### RECORDS TO PROCESS
+ + +

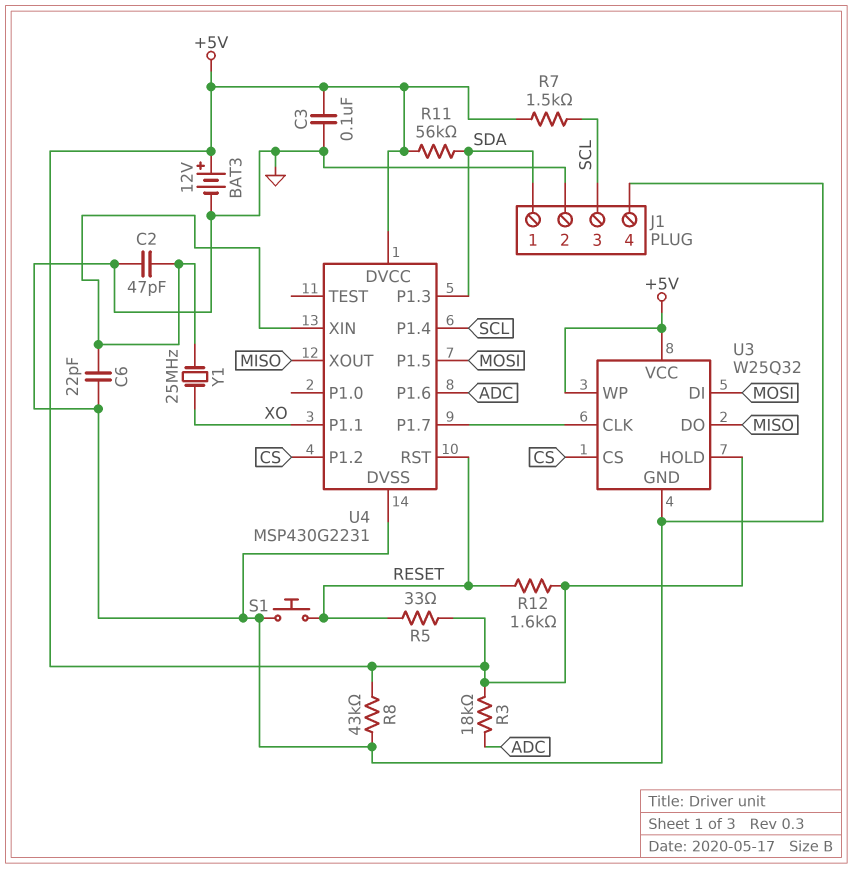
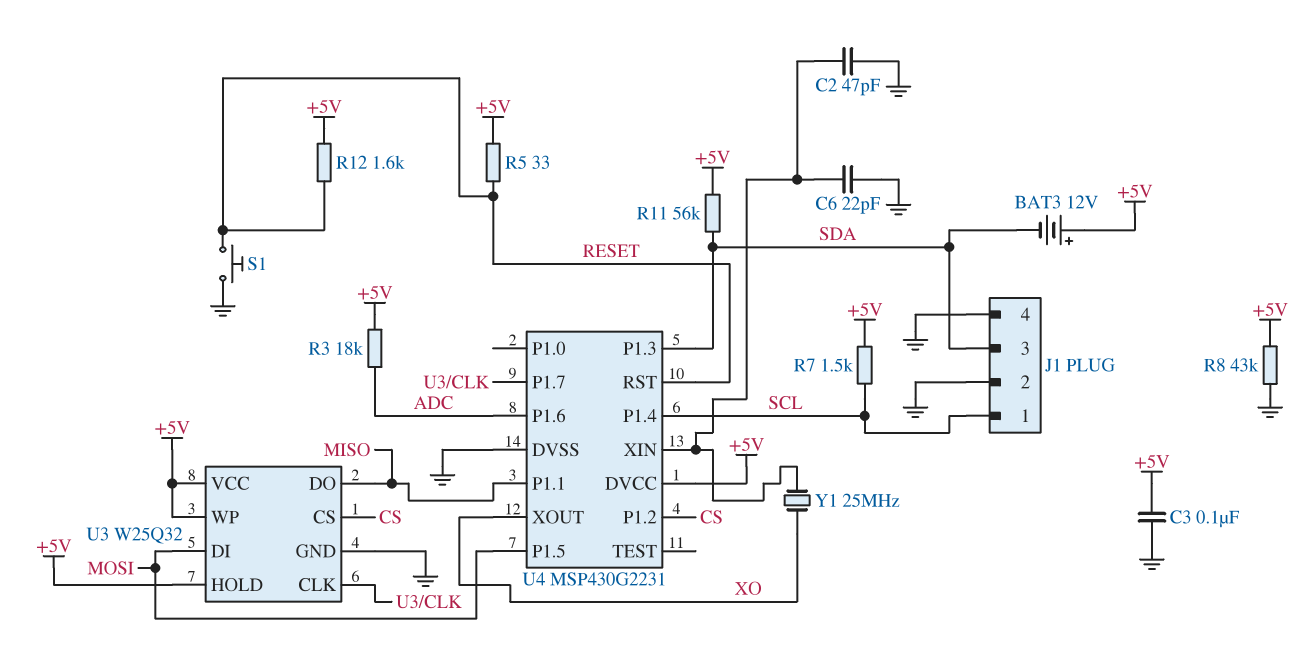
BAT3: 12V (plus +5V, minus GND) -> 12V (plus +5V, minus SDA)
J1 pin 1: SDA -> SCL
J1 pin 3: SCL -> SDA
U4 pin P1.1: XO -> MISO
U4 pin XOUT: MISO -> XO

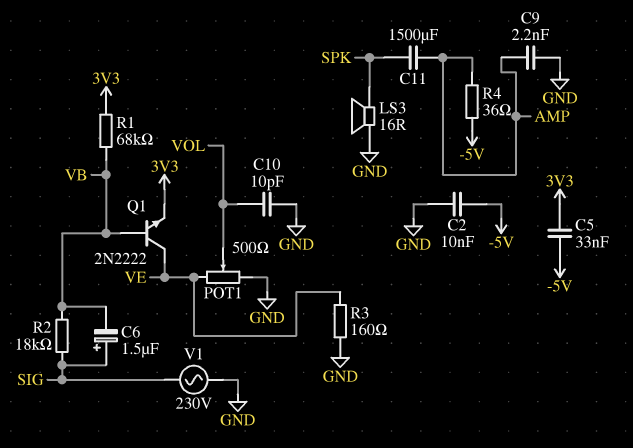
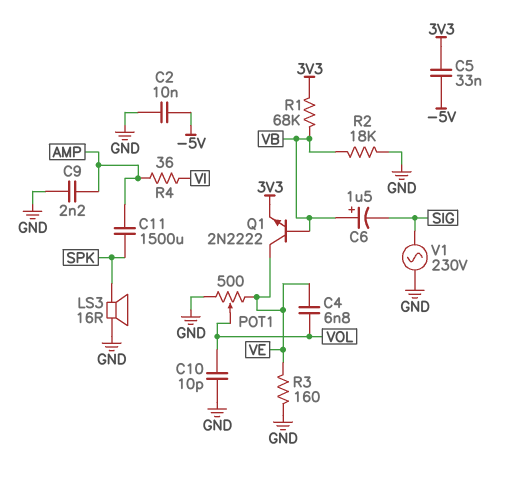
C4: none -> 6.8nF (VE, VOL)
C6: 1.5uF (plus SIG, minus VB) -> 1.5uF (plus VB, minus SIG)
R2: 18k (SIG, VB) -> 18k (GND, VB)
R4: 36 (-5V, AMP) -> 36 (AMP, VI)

+ + +

### WORK INSTRUCTIONS
Repeat the listing above word for word and leave its images out.

### ANSWER
BAT3: 12V (plus +5V, minus GND) -> 12V (plus +5V, minus SDA)
J1 pin 1: SDA -> SCL
J1 pin 3: SCL -> SDA
U4 pin P1.1: XO -> MISO
U4 pin XOUT: MISO -> XO

C4: none -> 6.8nF (VE, VOL)
C6: 1.5uF (plus SIG, minus VB) -> 1.5uF (plus VB, minus SIG)
R2: 18k (SIG, VB) -> 18k (GND, VB)
R4: 36 (-5V, AMP) -> 36 (AMP, VI)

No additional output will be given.